■ Exercise requirements: Where a line below includes the word "none", copy that line.

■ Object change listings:
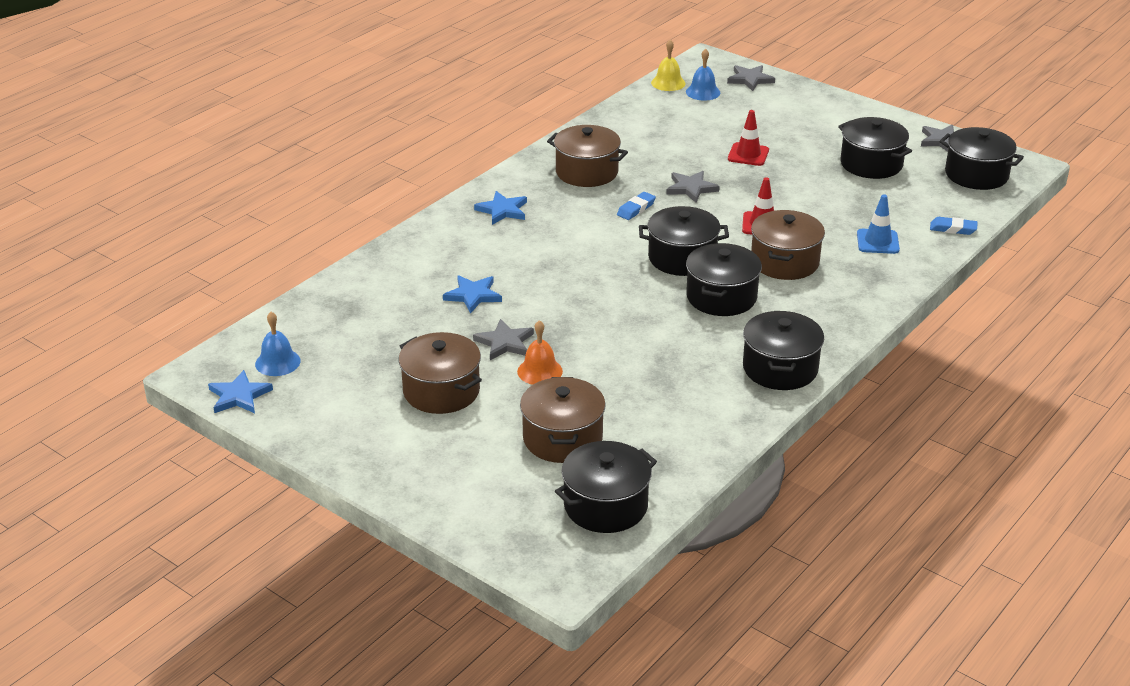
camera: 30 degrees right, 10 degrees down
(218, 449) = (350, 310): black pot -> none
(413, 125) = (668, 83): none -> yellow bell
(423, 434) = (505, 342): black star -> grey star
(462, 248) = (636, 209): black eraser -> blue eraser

■ Task output:
(218, 449) = (350, 310): black pot -> none
(413, 125) = (668, 83): none -> yellow bell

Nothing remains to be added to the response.